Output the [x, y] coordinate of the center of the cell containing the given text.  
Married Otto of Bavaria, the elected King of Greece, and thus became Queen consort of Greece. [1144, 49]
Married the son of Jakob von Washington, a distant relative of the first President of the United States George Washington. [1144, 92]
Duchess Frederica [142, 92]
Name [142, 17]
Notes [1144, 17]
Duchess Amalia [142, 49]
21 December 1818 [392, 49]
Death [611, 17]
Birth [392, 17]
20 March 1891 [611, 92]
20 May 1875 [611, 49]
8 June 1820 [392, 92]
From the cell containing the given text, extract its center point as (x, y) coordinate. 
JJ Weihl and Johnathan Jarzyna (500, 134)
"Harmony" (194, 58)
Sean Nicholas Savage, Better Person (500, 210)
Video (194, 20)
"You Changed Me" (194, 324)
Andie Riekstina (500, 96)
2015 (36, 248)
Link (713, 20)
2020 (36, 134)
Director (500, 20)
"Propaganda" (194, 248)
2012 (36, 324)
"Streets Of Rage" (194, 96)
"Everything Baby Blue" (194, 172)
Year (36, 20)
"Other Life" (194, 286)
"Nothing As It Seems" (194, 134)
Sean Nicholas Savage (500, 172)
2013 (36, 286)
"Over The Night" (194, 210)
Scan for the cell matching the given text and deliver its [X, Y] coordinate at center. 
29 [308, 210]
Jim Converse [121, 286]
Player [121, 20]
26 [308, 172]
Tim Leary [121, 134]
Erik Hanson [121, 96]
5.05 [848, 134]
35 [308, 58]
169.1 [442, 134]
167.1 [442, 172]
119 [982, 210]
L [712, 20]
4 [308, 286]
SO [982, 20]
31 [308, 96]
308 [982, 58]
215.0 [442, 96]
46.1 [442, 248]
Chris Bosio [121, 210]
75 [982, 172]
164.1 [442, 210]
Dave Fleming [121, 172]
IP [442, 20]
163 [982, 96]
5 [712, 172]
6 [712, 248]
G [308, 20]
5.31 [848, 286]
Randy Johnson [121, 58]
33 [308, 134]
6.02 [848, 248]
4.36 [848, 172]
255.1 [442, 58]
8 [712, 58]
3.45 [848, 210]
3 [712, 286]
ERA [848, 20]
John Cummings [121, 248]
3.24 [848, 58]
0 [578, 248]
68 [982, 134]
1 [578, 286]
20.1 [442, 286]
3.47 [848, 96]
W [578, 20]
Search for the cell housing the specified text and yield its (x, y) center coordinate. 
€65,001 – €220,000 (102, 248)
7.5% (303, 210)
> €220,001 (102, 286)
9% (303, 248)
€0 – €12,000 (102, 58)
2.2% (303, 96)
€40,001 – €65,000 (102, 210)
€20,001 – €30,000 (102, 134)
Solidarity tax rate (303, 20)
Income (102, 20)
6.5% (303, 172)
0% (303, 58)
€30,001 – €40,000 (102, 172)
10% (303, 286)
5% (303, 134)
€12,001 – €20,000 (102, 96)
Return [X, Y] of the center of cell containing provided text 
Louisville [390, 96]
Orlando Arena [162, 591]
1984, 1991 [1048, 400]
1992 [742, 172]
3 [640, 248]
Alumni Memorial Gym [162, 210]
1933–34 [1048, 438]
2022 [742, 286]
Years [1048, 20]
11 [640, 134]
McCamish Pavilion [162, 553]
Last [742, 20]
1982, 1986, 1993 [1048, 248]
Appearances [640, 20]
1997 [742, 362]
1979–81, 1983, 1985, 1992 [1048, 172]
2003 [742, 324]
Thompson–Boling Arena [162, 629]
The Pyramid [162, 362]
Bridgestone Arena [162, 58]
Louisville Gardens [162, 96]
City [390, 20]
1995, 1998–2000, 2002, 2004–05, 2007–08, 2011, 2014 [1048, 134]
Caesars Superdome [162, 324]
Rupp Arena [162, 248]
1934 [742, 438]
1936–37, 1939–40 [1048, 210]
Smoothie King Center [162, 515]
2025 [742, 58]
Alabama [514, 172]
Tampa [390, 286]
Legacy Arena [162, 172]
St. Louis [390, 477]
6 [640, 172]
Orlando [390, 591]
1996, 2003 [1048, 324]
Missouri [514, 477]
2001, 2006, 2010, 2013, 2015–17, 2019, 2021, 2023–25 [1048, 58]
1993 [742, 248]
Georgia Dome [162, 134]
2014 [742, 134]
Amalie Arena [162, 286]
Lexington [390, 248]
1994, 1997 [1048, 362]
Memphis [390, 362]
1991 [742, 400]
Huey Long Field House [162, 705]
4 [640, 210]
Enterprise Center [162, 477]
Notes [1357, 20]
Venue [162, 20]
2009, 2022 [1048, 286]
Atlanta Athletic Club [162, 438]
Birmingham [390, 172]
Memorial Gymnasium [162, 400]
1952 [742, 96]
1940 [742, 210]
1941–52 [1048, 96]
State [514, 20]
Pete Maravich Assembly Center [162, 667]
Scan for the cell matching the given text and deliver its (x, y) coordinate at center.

·····

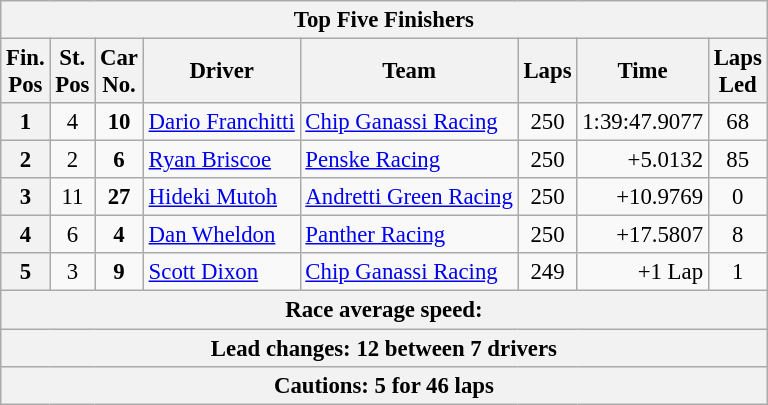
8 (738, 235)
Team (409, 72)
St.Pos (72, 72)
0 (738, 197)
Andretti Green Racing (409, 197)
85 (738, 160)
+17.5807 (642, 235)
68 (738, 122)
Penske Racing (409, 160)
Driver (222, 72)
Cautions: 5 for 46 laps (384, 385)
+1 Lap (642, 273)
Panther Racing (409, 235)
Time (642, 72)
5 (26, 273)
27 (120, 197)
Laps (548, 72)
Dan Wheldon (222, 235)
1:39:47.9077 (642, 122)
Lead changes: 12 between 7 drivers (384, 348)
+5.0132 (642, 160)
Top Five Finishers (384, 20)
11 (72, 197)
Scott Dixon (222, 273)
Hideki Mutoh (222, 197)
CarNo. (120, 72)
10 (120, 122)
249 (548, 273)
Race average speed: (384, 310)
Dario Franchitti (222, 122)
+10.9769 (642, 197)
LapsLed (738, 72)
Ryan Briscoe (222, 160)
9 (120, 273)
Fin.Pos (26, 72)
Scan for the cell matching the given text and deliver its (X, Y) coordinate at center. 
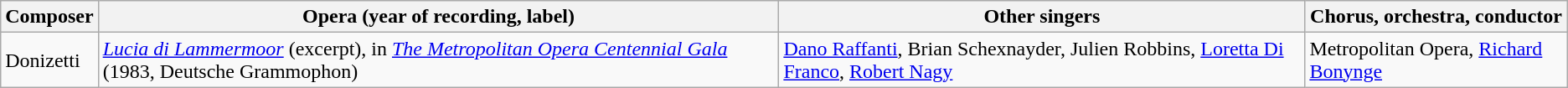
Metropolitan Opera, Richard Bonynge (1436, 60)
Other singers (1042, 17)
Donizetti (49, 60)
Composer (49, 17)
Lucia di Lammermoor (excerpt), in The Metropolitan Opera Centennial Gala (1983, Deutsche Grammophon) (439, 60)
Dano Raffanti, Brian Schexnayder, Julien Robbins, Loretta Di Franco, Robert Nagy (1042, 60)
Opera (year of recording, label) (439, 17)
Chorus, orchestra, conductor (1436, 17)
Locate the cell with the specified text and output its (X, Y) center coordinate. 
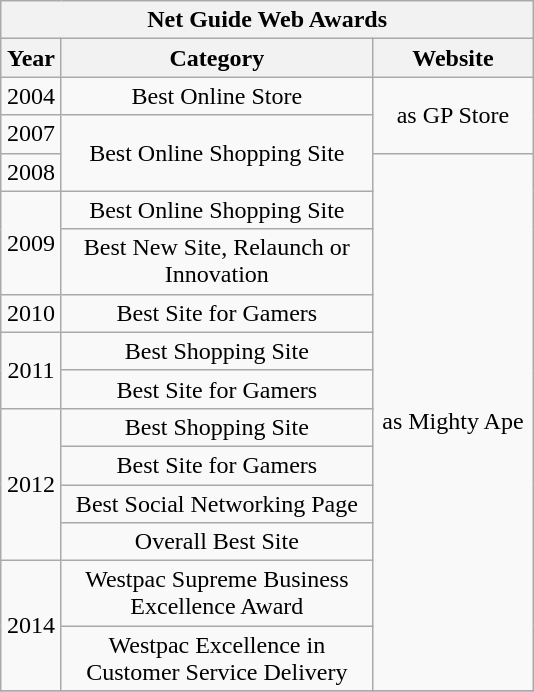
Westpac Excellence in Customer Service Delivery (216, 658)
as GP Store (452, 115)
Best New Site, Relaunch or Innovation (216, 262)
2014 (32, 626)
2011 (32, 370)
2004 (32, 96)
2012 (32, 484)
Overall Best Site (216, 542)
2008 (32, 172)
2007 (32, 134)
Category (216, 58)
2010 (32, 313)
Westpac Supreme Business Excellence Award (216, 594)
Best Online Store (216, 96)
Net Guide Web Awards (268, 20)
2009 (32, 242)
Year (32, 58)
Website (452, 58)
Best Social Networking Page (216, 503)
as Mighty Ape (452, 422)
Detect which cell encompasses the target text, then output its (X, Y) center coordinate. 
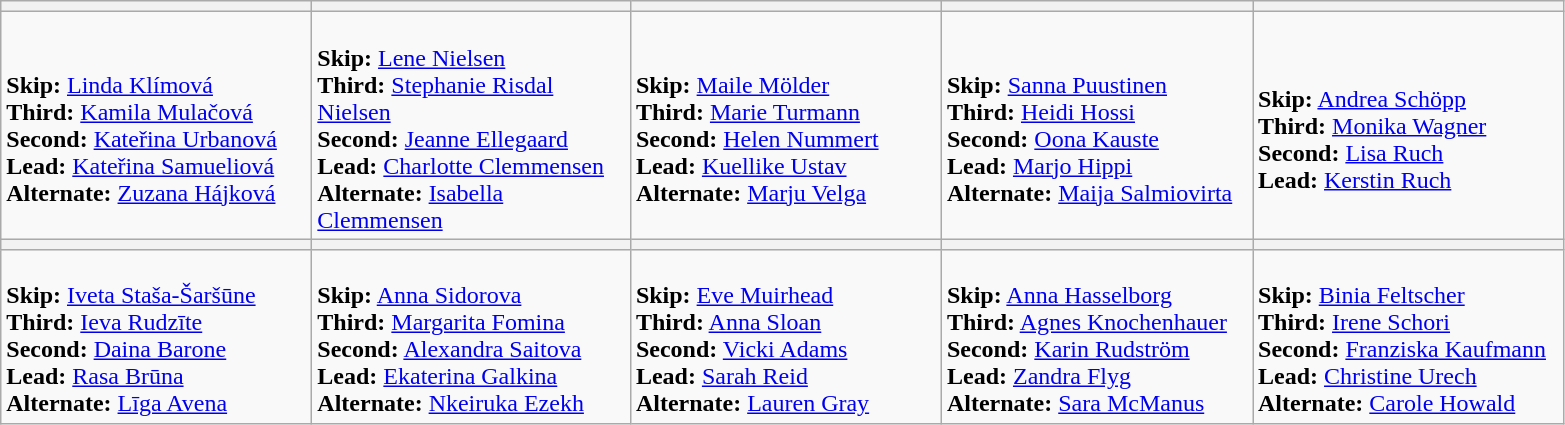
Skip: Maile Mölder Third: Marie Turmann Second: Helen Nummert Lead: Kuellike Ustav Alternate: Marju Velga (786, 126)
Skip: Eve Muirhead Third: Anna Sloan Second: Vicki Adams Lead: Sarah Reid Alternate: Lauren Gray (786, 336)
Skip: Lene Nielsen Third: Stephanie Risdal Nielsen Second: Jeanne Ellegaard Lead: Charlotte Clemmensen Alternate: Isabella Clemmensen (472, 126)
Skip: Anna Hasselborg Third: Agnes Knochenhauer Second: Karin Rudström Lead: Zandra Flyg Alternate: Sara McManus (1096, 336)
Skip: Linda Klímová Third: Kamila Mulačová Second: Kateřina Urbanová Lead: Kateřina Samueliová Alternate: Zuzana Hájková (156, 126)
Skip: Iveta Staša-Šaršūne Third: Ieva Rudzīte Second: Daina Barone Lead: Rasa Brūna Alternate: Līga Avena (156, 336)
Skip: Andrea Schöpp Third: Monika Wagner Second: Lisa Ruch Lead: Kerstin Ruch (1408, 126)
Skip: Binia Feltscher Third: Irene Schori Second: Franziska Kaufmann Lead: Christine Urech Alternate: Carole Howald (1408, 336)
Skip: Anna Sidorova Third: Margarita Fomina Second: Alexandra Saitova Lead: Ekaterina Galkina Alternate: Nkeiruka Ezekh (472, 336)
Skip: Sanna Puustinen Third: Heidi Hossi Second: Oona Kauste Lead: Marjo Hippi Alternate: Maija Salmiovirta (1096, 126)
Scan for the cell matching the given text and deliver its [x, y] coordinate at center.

·····

What is expected
Reproduce the records from the line containing "Westpac Excellence in" through the line containing "Detect which cell", inclusive, renaming "Best" as "Top" wherever it occurs. Leave everything else in those lines unaltered.

Exercise solution
Westpac Excellence in Customer Service Delivery (216, 658)
as GP Store (452, 115)
Top New Site, Relaunch or Innovation (216, 262)
2014 (32, 626)
2011 (32, 370)
2004 (32, 96)
2012 (32, 484)
Overall Top Site (216, 542)
2008 (32, 172)
2007 (32, 134)
Category (216, 58)
2010 (32, 313)
Westpac Supreme Business Excellence Award (216, 594)
Top Online Store (216, 96)
Net Guide Web Awards (268, 20)
2009 (32, 242)
Year (32, 58)
Website (452, 58)
Top Social Networking Page (216, 503)
as Mighty Ape (452, 422)
Detect which cell encompasses the target text, then output its (X, Y) center coordinate. 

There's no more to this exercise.